▸ Description of the task:
Repeat all of the data word for word so that only the pictures are missing from the copy.

Start of Block

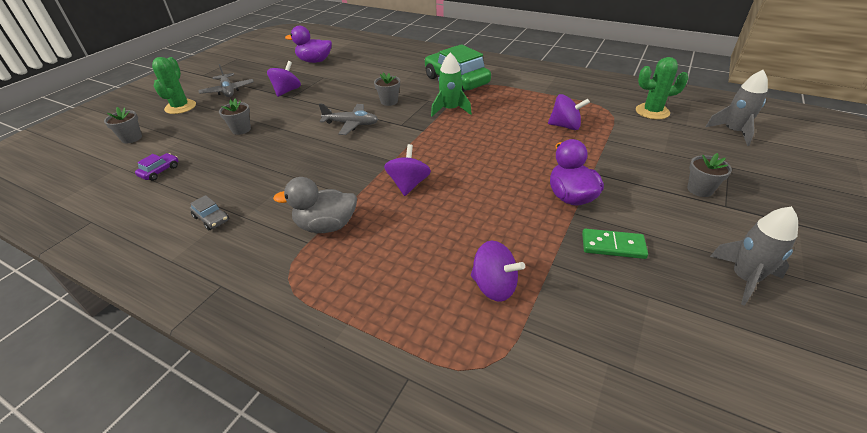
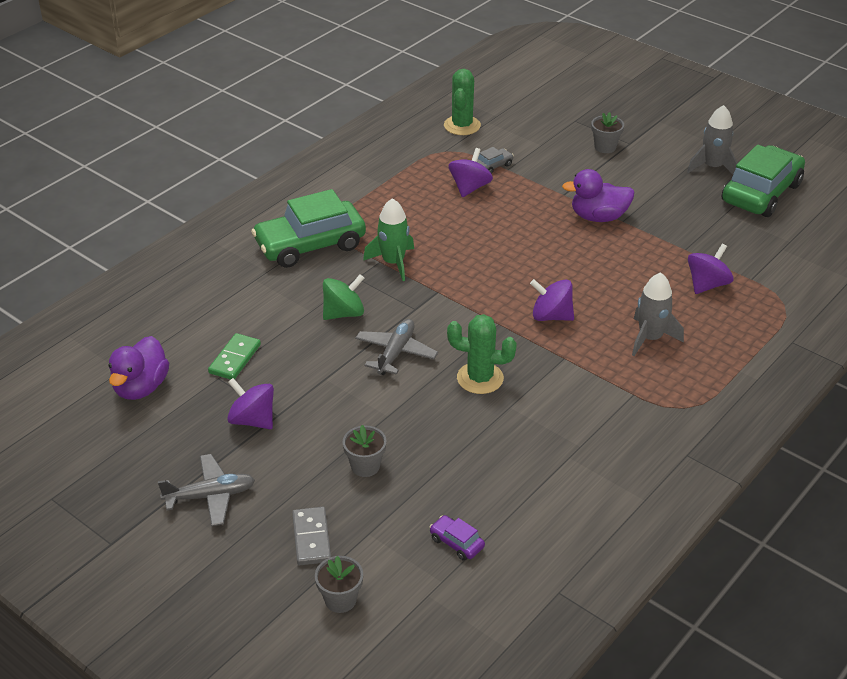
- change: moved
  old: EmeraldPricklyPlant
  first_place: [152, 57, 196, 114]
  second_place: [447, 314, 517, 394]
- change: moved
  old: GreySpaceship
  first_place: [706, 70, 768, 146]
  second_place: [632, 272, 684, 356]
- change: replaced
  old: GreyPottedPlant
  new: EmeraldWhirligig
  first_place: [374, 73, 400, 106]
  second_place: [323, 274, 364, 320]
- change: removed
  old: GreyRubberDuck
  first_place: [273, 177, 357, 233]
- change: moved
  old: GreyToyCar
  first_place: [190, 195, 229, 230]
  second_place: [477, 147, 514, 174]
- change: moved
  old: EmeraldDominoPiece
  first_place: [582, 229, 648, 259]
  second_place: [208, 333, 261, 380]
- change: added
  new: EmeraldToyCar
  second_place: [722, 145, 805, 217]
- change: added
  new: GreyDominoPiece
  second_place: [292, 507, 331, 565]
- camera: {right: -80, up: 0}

End of Block

▸ Reply to the exercise:
- change: moved
  old: EmeraldPricklyPlant
  first_place: [152, 57, 196, 114]
  second_place: [447, 314, 517, 394]
- change: moved
  old: GreySpaceship
  first_place: [706, 70, 768, 146]
  second_place: [632, 272, 684, 356]
- change: replaced
  old: GreyPottedPlant
  new: EmeraldWhirligig
  first_place: [374, 73, 400, 106]
  second_place: [323, 274, 364, 320]
- change: removed
  old: GreyRubberDuck
  first_place: [273, 177, 357, 233]
- change: moved
  old: GreyToyCar
  first_place: [190, 195, 229, 230]
  second_place: [477, 147, 514, 174]
- change: moved
  old: EmeraldDominoPiece
  first_place: [582, 229, 648, 259]
  second_place: [208, 333, 261, 380]
- change: added
  new: EmeraldToyCar
  second_place: [722, 145, 805, 217]
- change: added
  new: GreyDominoPiece
  second_place: [292, 507, 331, 565]
- camera: {right: -80, up: 0}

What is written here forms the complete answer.